*** Opening of Input for this task ***
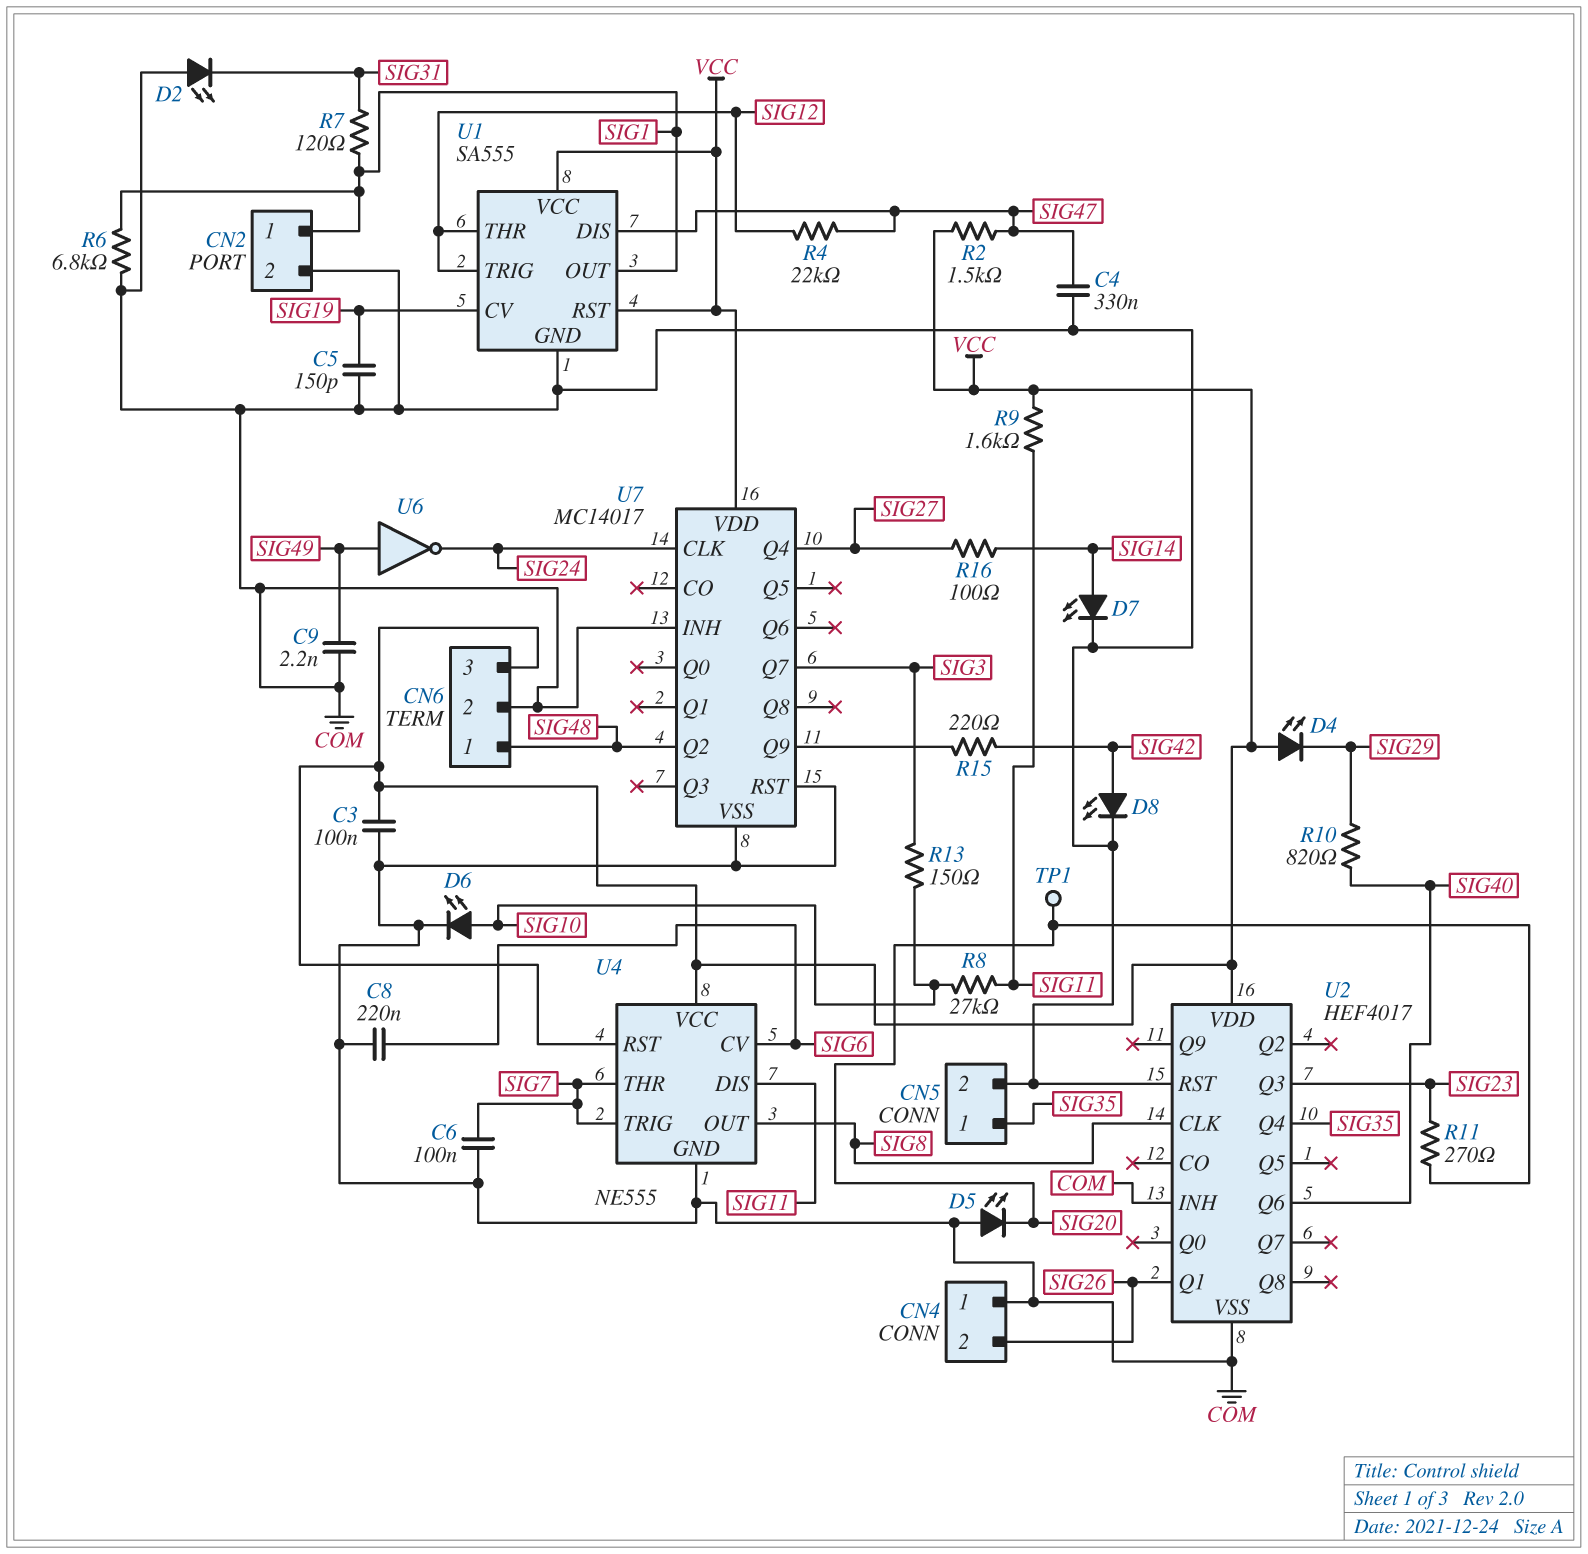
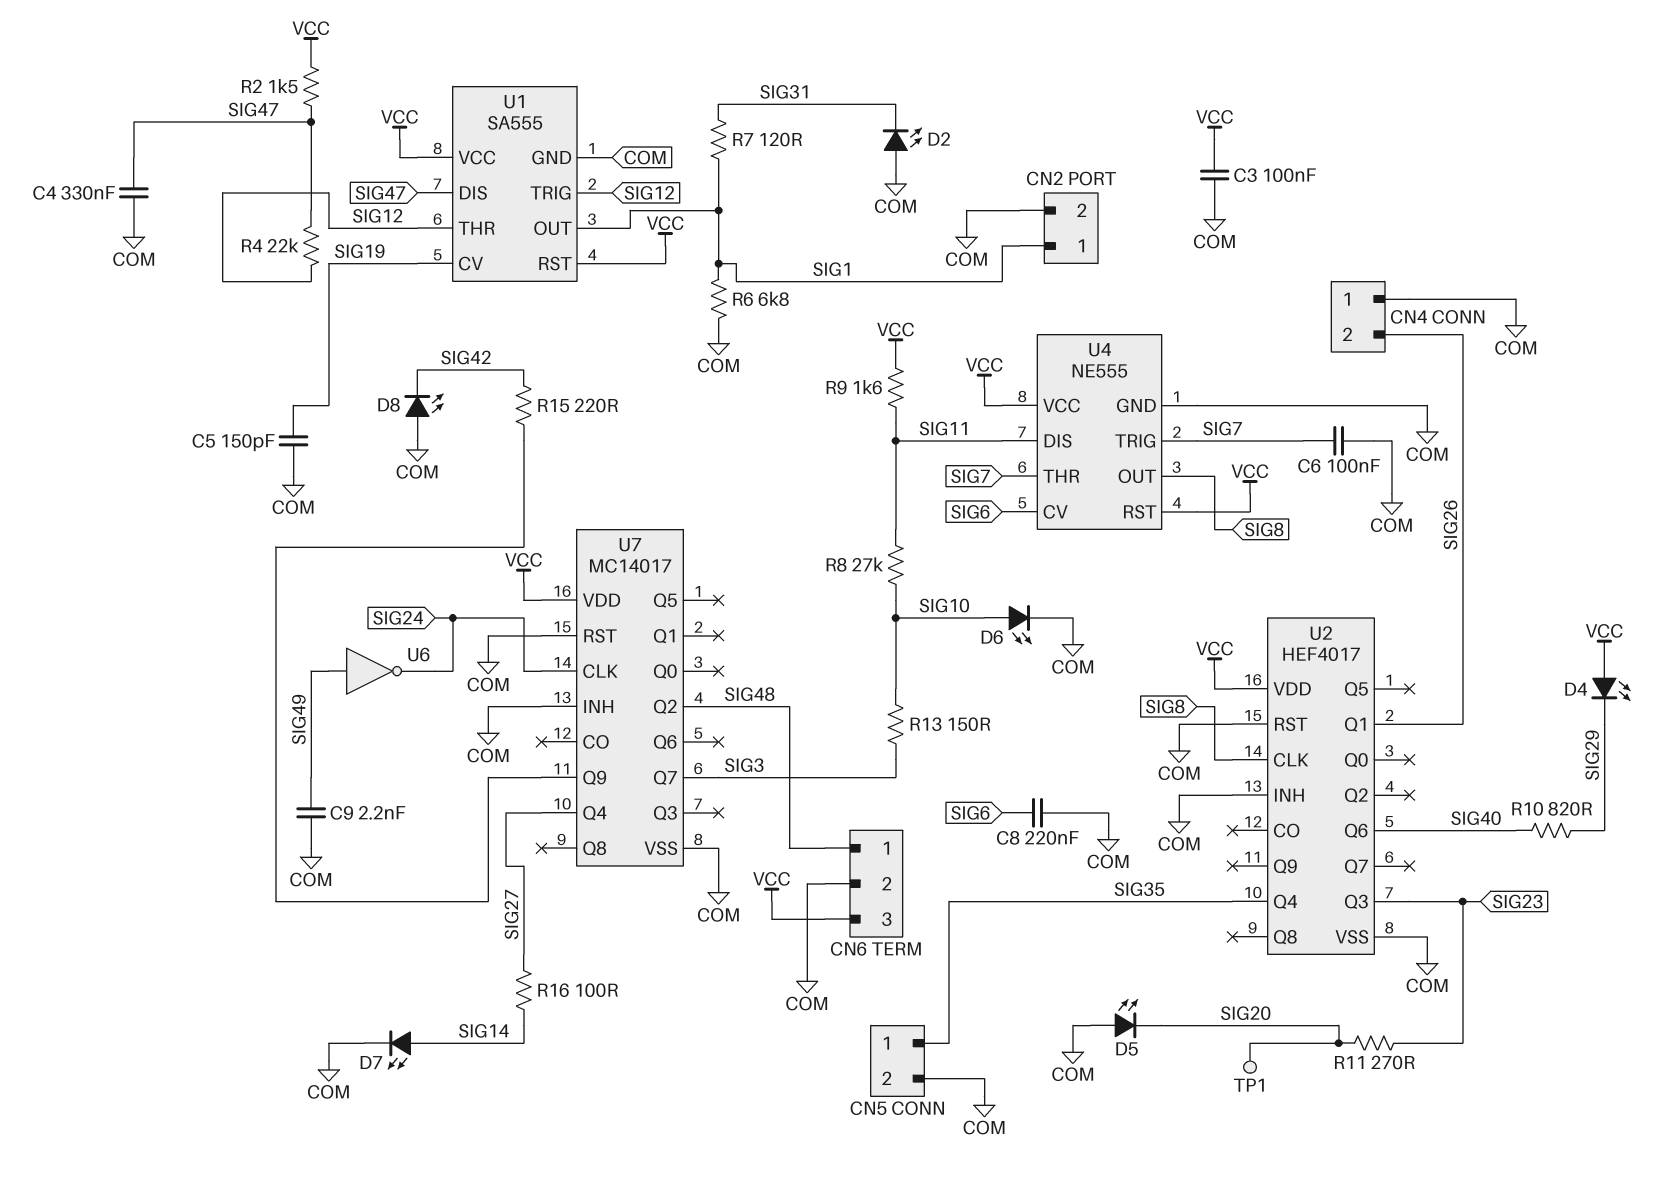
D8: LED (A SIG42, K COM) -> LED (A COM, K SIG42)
*** Close of Input for this task ***
*** Opening of Input for this task ***
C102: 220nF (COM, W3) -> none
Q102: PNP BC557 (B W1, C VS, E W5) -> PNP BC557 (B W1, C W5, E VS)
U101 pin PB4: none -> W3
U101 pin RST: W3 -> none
*** Close of Input for this task ***
*** Opening of Input for this task ***
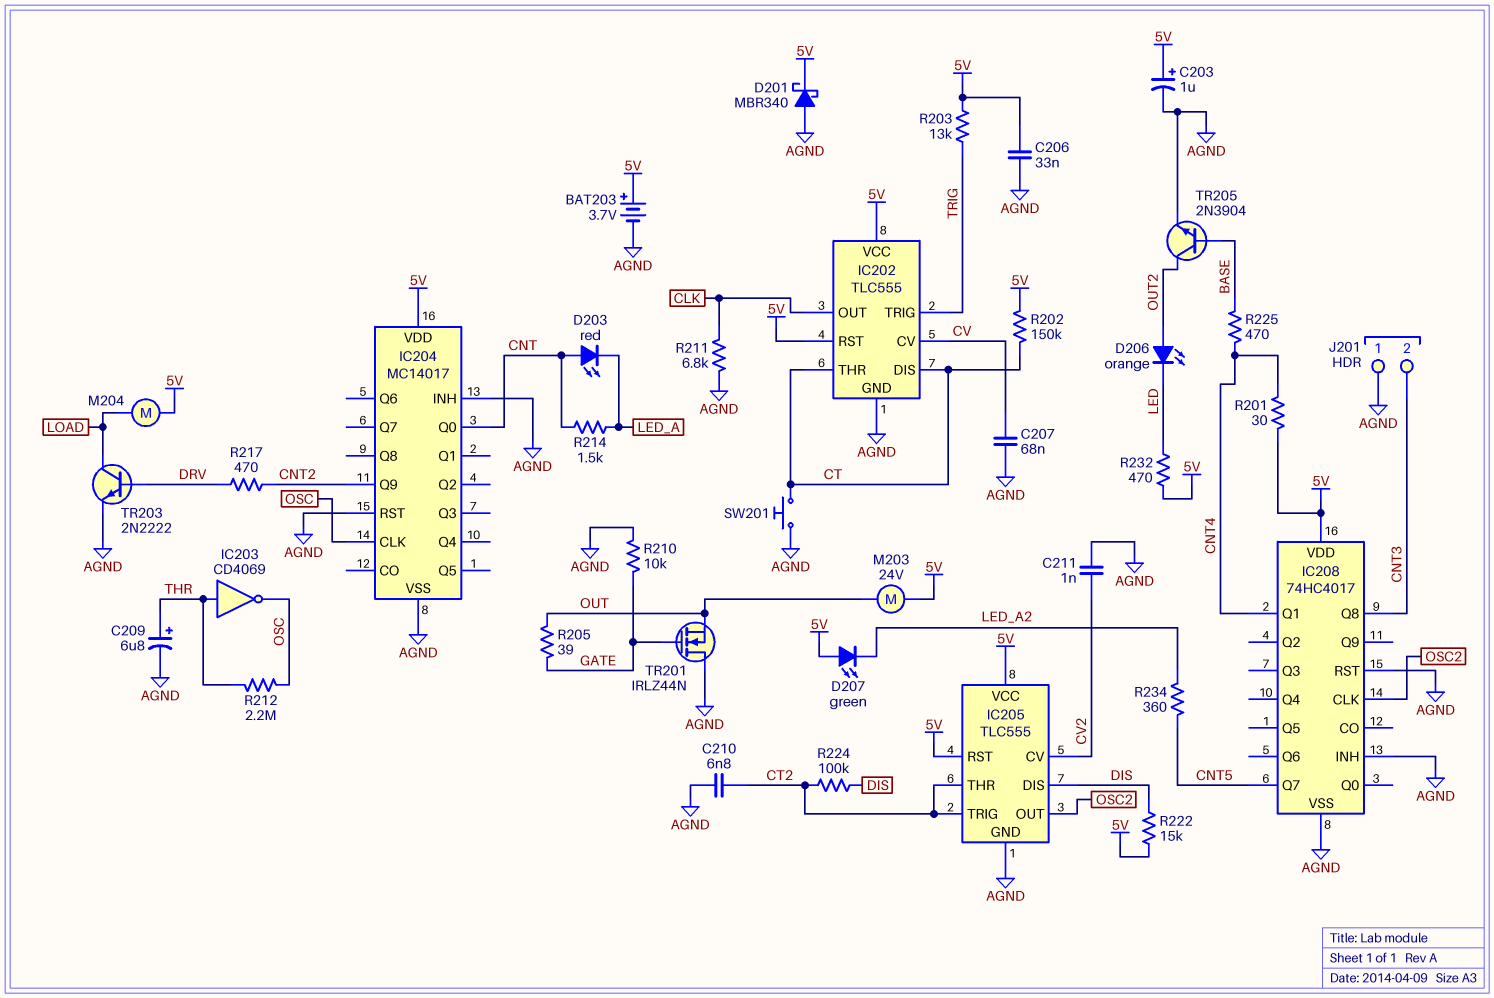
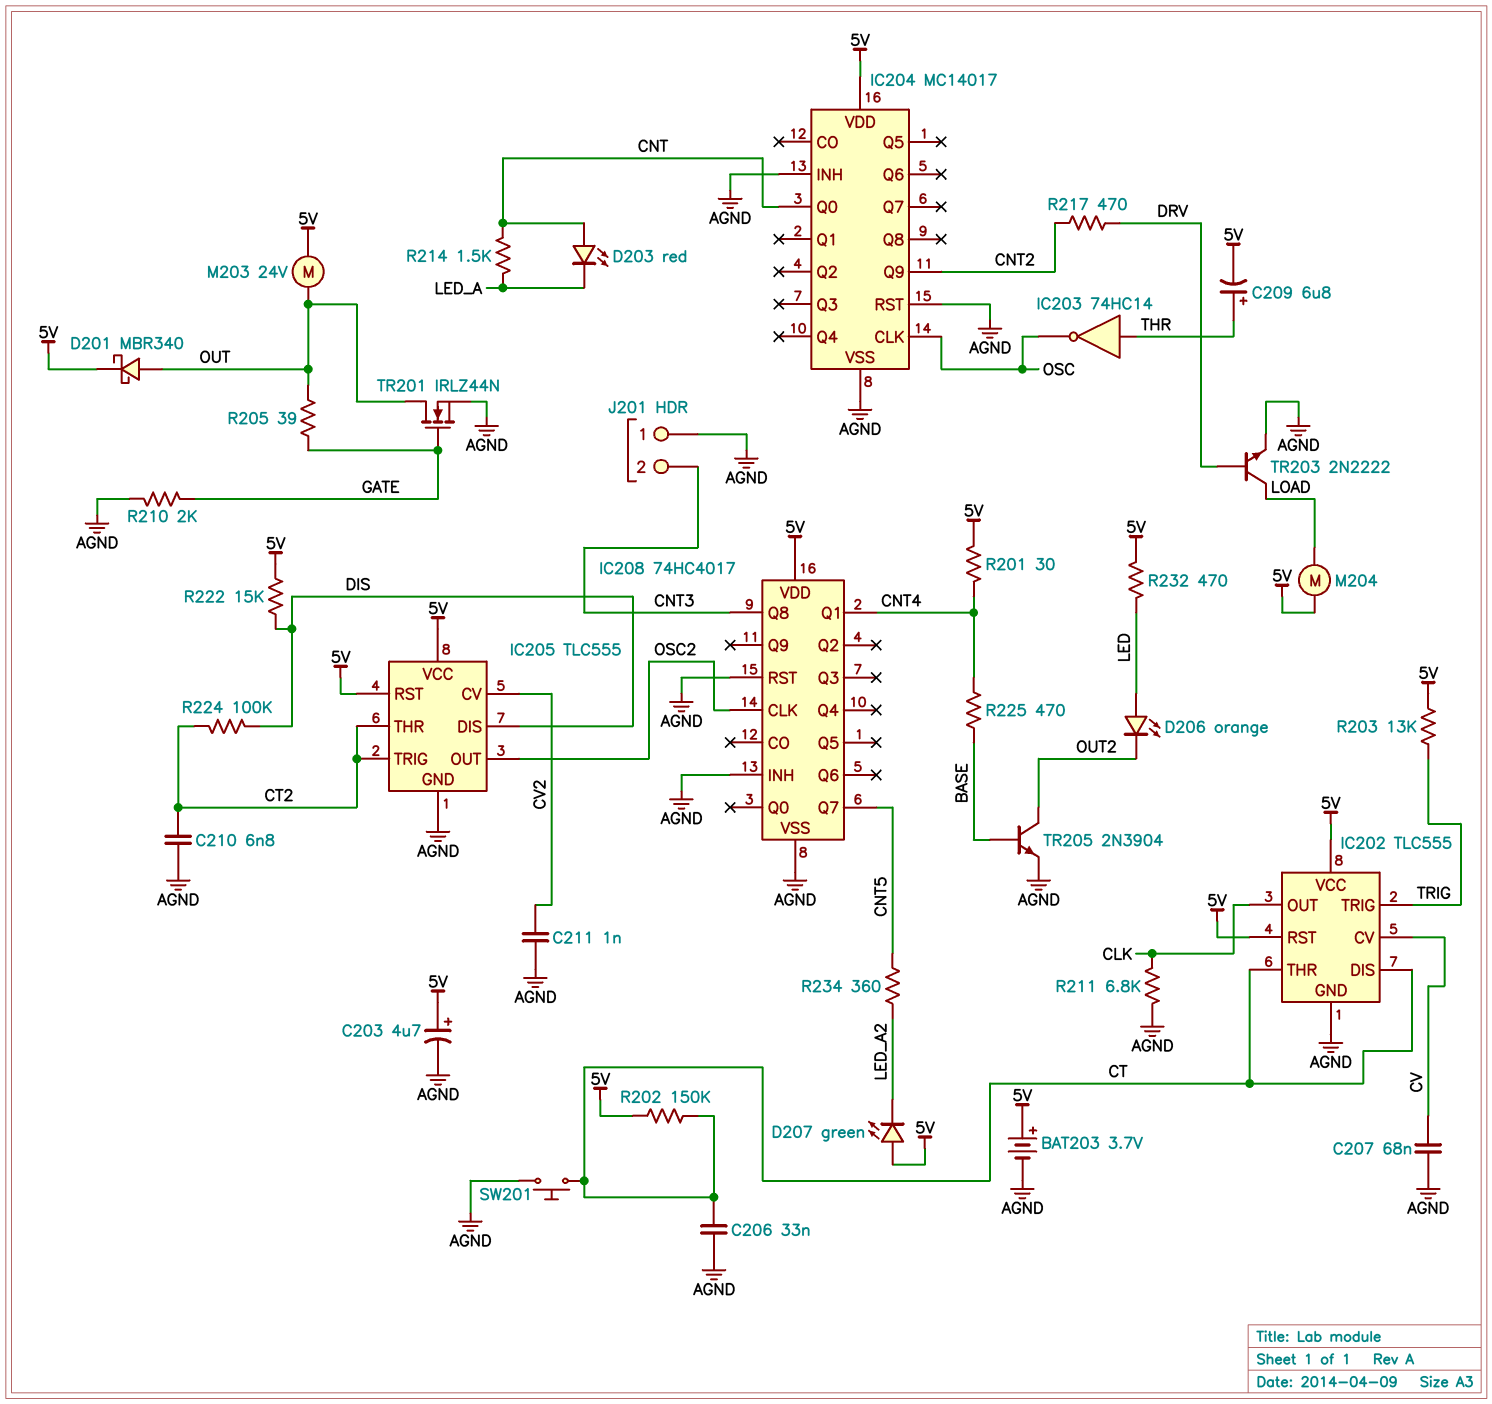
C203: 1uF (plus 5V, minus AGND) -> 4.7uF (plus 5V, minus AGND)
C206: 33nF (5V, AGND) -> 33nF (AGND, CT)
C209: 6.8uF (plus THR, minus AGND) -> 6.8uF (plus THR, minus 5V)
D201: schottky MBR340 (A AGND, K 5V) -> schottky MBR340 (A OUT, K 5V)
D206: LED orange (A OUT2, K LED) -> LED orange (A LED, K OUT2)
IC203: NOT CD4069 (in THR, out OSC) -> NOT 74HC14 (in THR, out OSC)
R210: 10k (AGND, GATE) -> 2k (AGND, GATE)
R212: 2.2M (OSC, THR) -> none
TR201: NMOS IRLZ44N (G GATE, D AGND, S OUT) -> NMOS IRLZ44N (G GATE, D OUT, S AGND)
*** Close of Input for this task ***
- **The task**: Line count for the string "none": please say how many lines in the entries above contain it, with no other words.

- **Task result**: 4